#### Entries supplied:
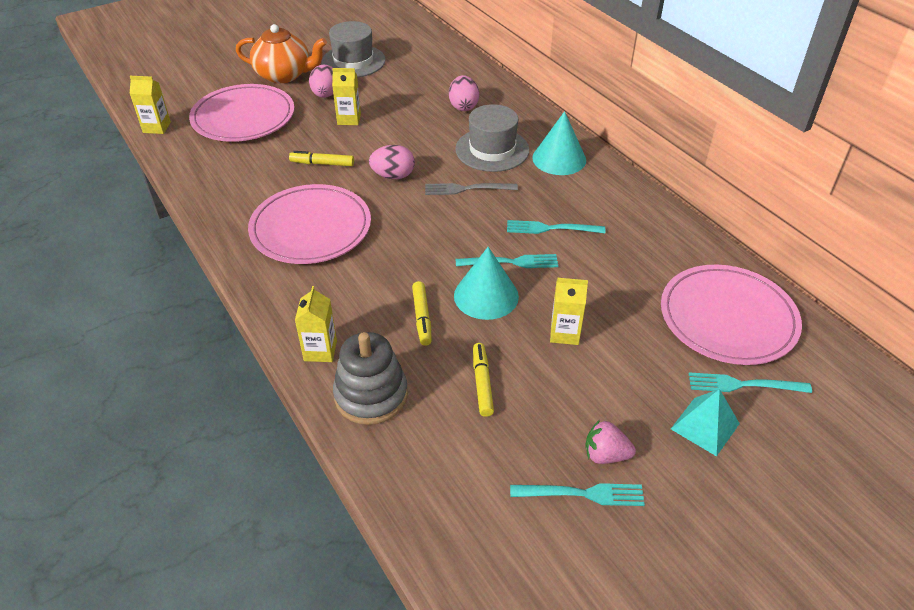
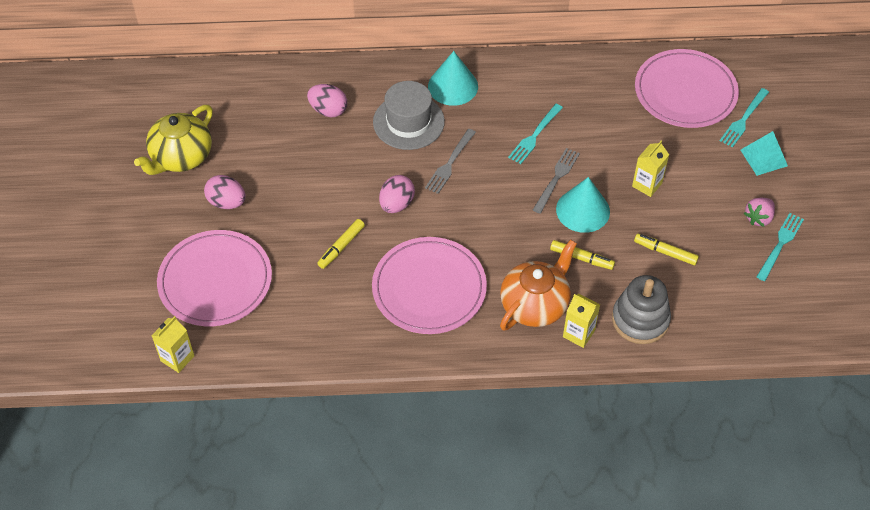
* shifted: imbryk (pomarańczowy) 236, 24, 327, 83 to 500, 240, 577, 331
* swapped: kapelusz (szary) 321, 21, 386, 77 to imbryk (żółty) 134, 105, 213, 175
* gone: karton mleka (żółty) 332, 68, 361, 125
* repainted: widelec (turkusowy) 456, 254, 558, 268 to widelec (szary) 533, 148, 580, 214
==
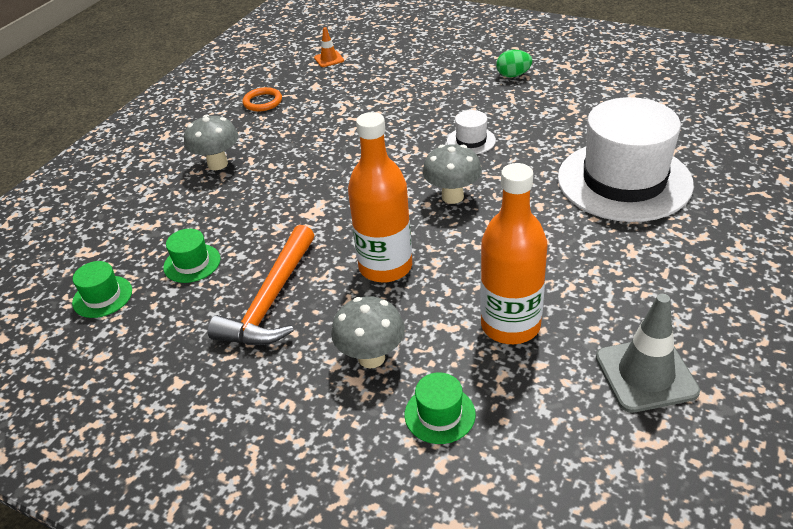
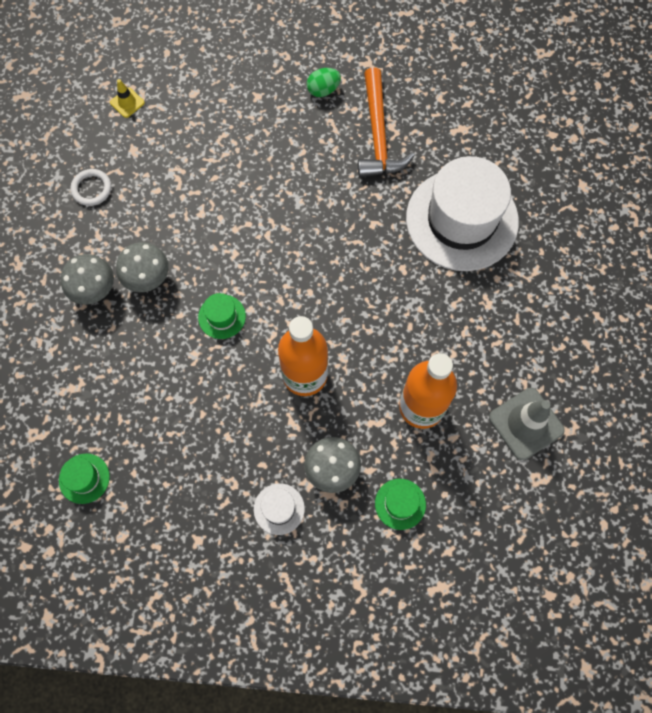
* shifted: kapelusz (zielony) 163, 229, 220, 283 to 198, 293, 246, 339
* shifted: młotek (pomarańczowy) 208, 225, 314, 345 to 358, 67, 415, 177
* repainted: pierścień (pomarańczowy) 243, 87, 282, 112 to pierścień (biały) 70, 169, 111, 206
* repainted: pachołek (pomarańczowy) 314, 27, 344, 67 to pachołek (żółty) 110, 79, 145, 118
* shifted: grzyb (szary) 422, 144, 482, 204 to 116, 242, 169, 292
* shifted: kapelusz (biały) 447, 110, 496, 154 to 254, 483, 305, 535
...
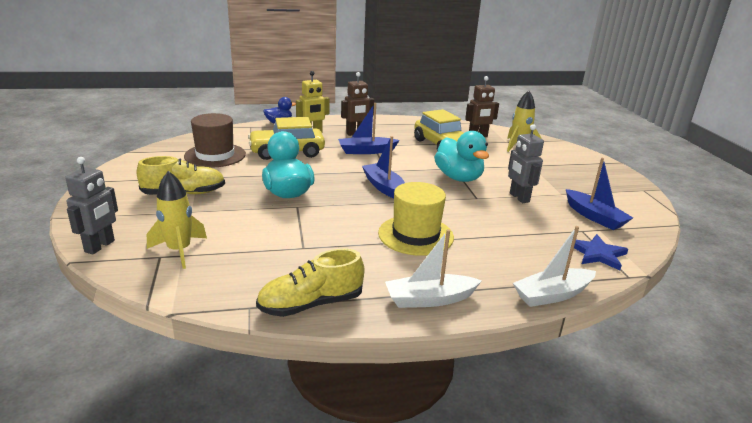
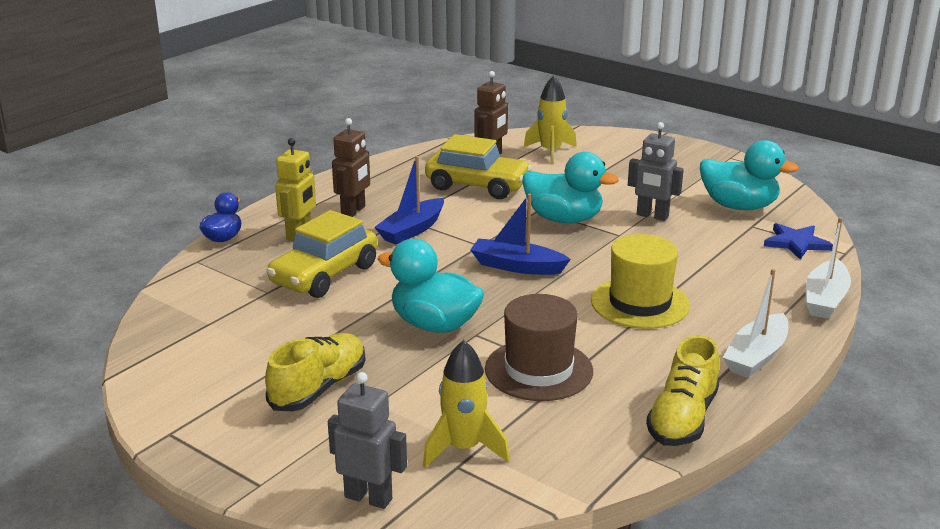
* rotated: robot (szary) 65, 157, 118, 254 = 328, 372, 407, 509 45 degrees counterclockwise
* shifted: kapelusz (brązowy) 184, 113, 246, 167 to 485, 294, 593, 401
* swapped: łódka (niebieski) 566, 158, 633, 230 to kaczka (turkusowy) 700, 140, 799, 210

#### Problem to solve:
Print, from the entries above, the line with "240, 577, 331", the line with "148, 580, 214" and all lines between them, exactly and with nothing else.

#### Exercise solution:
* shifted: imbryk (pomarańczowy) 236, 24, 327, 83 to 500, 240, 577, 331
* swapped: kapelusz (szary) 321, 21, 386, 77 to imbryk (żółty) 134, 105, 213, 175
* gone: karton mleka (żółty) 332, 68, 361, 125
* repainted: widelec (turkusowy) 456, 254, 558, 268 to widelec (szary) 533, 148, 580, 214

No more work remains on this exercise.